◆ Task prompt ◆
With images removed, transcribe each record exactly as it appears.

◆ Extracted material ◆
* * * * *

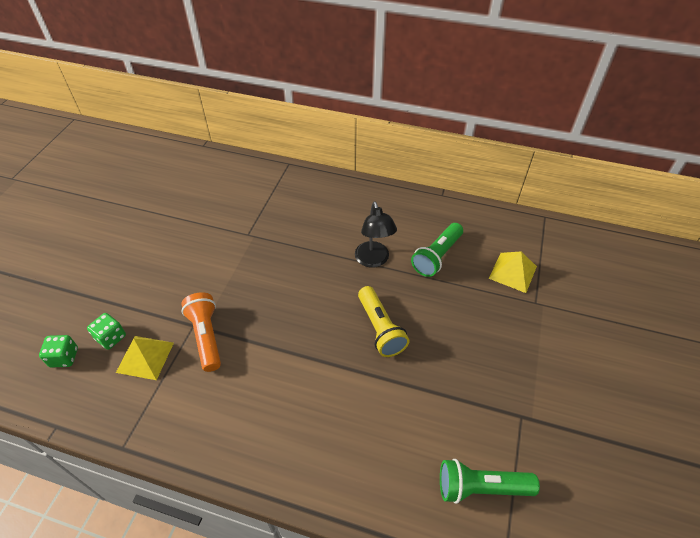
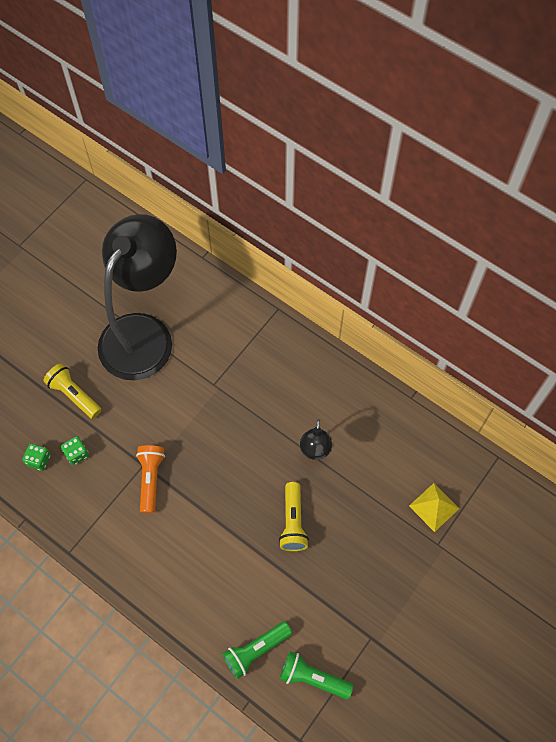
camera: 20 degrees right, 15 degrees up
yellow pyramid [116,336,174,380] -> none
green flashlight [411,223,463,277] -> green flashlight moved to [222,621,292,679]
none -> yellow flashlight [43,363,101,419]
none -> black lamp [98,214,177,380]

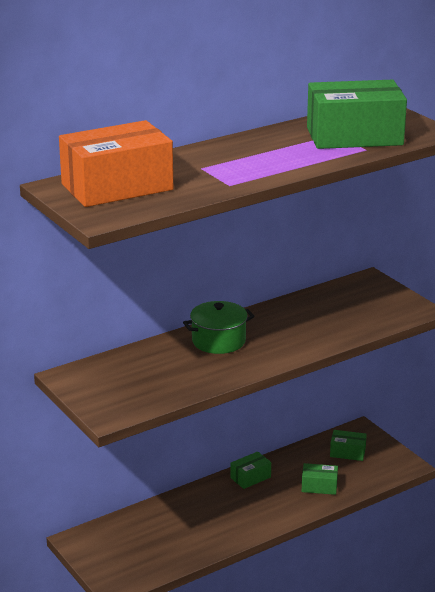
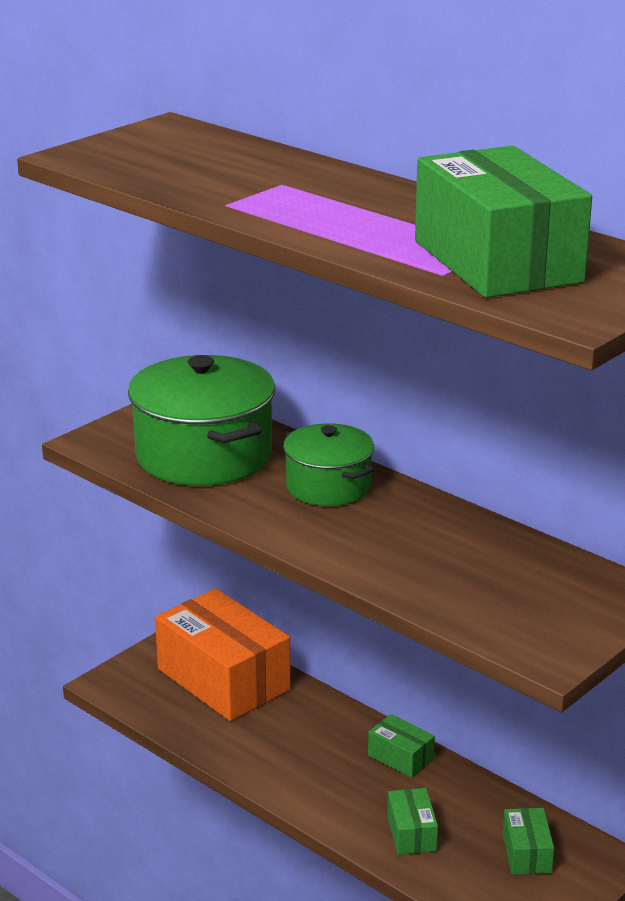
camera: 75 degrees right, 0 degrees up
orange box [59,120,173,207] -> orange box moved to [155,589,291,721]
none -> green pot [128,355,275,486]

* * * * *

◆ Written answer ◆
camera: 20 degrees right, 15 degrees up
yellow pyramid [116,336,174,380] -> none
green flashlight [411,223,463,277] -> green flashlight moved to [222,621,292,679]
none -> yellow flashlight [43,363,101,419]
none -> black lamp [98,214,177,380]

camera: 75 degrees right, 0 degrees up
orange box [59,120,173,207] -> orange box moved to [155,589,291,721]
none -> green pot [128,355,275,486]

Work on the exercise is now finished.